Go line by line through the data and copy those with the word "wiper".
*** Opening Input ***
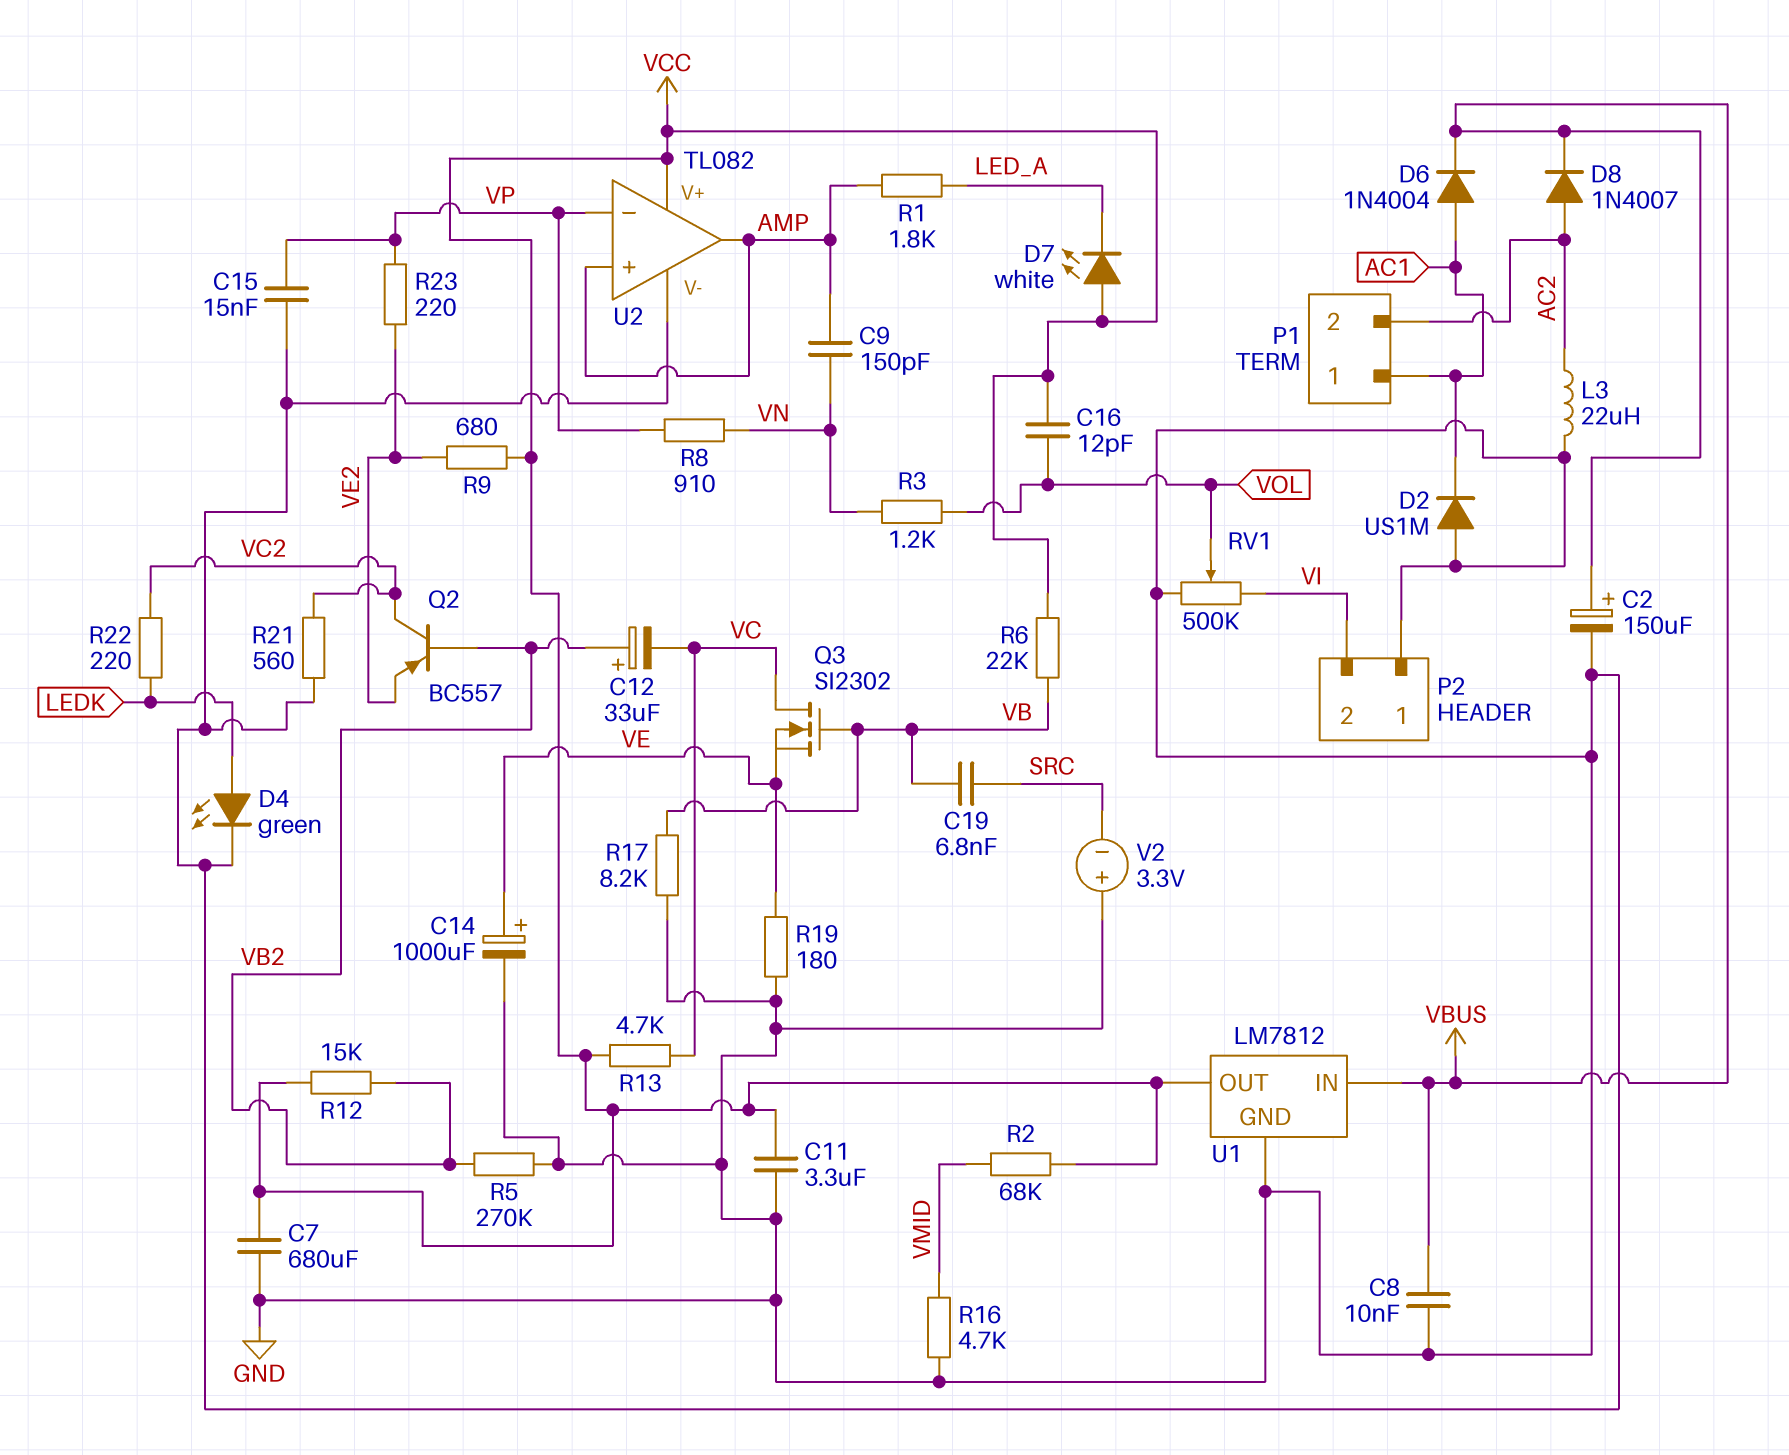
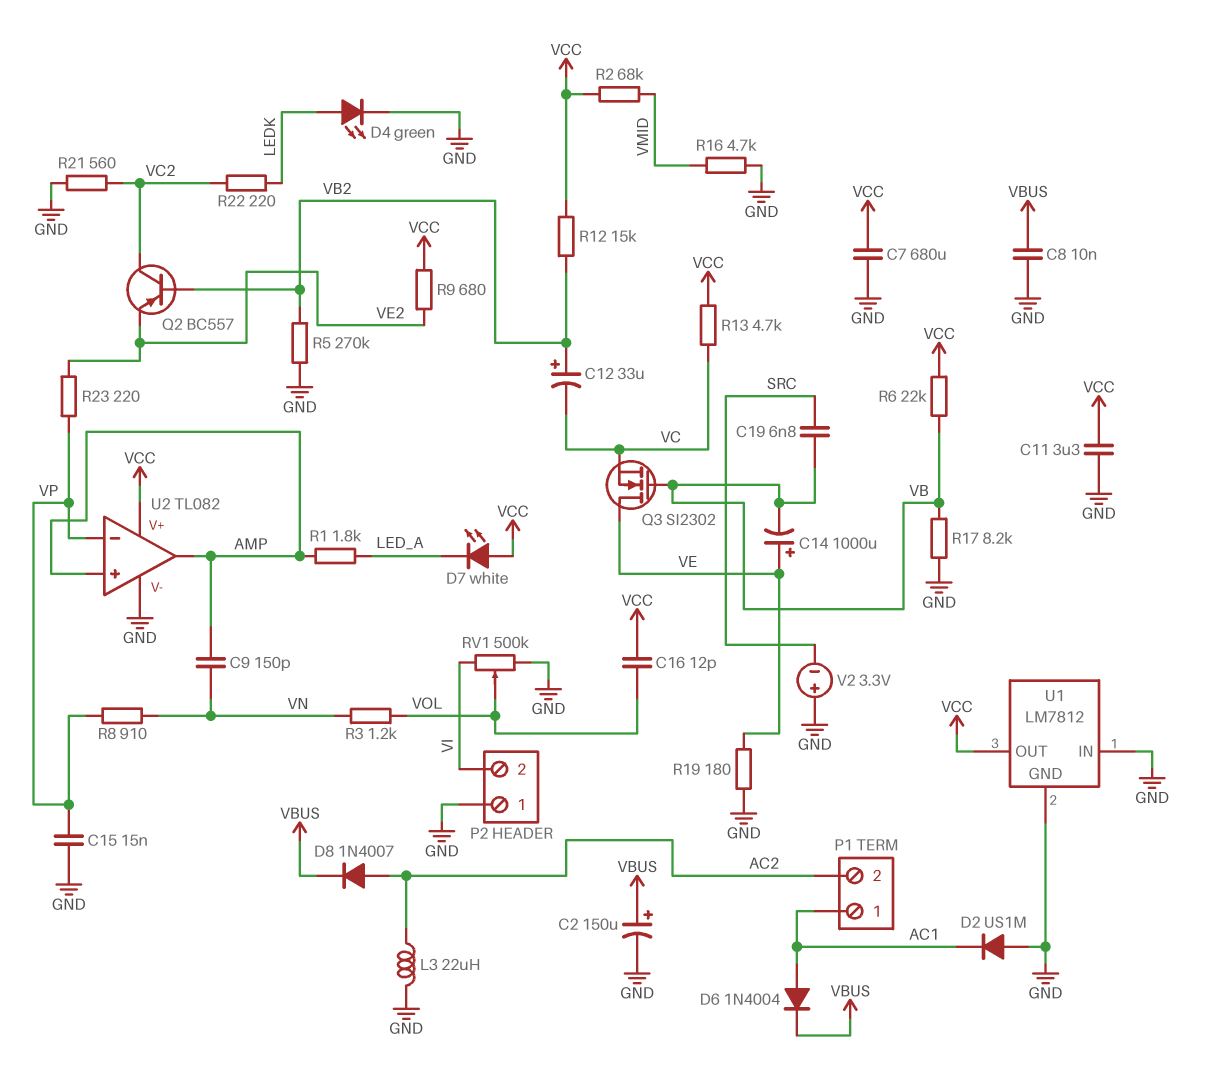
C14: 1000uF (plus VE, minus GND) -> 1000uF (plus VE, minus VB)
Q3: NMOS SI2302 (G VB, D VC, S VE) -> NMOS SI2302 (G VB, D VE, S VC)
U1 pin IN: VBUS -> GND

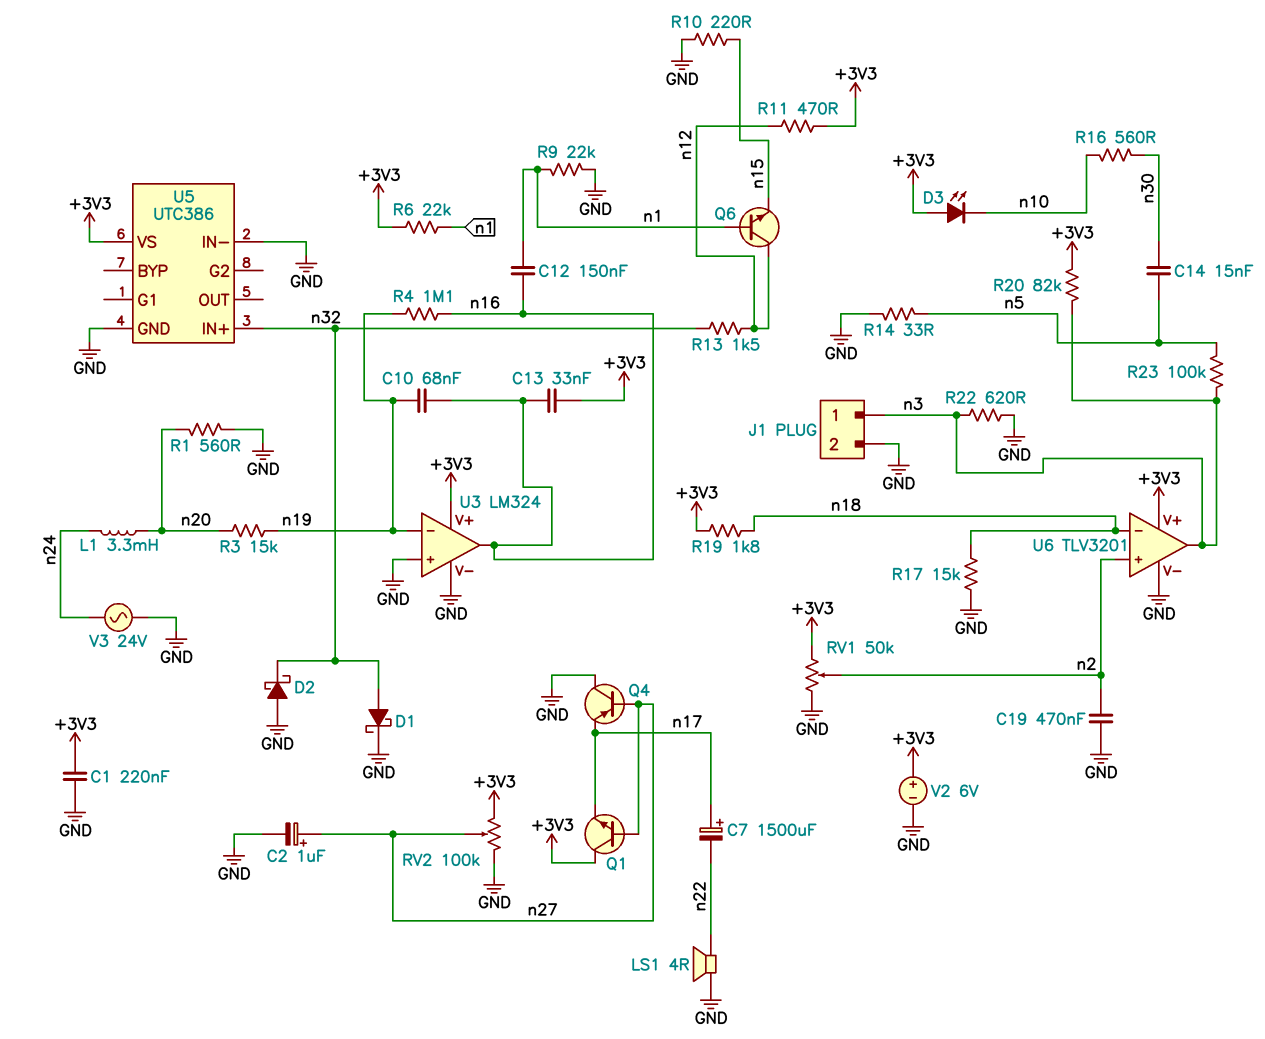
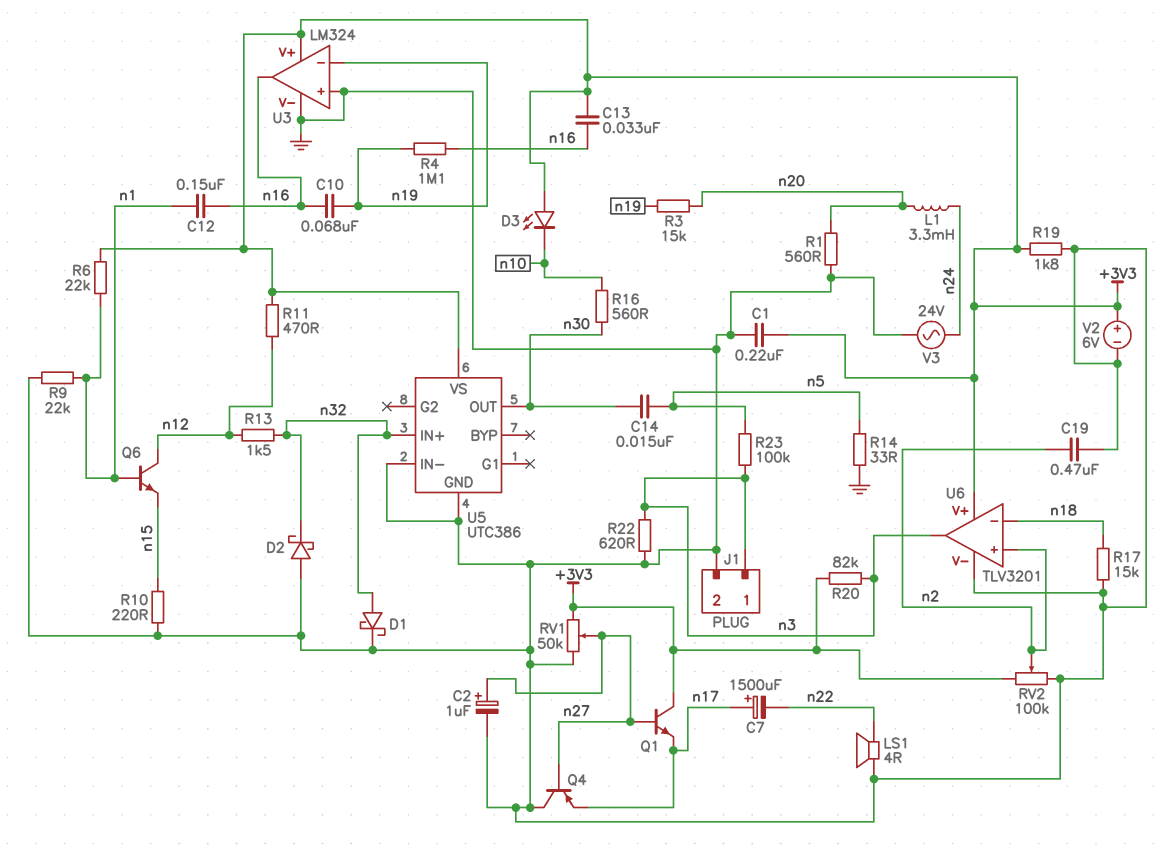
R19: 1.8k (+3V3, n18) -> 1.8k (+3V3, GND)
RV1: 50k (+3V3, GND, wiper n2) -> 50k (+3V3, GND, wiper n27)
RV2: 100k (+3V3, GND, wiper n27) -> 100k (+3V3, GND, wiper n2)
U5 pin OUT: none -> n30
*** Closing Input ***
**Written solution**
RV1: 50k (+3V3, GND, wiper n2) -> 50k (+3V3, GND, wiper n27)
RV2: 100k (+3V3, GND, wiper n27) -> 100k (+3V3, GND, wiper n2)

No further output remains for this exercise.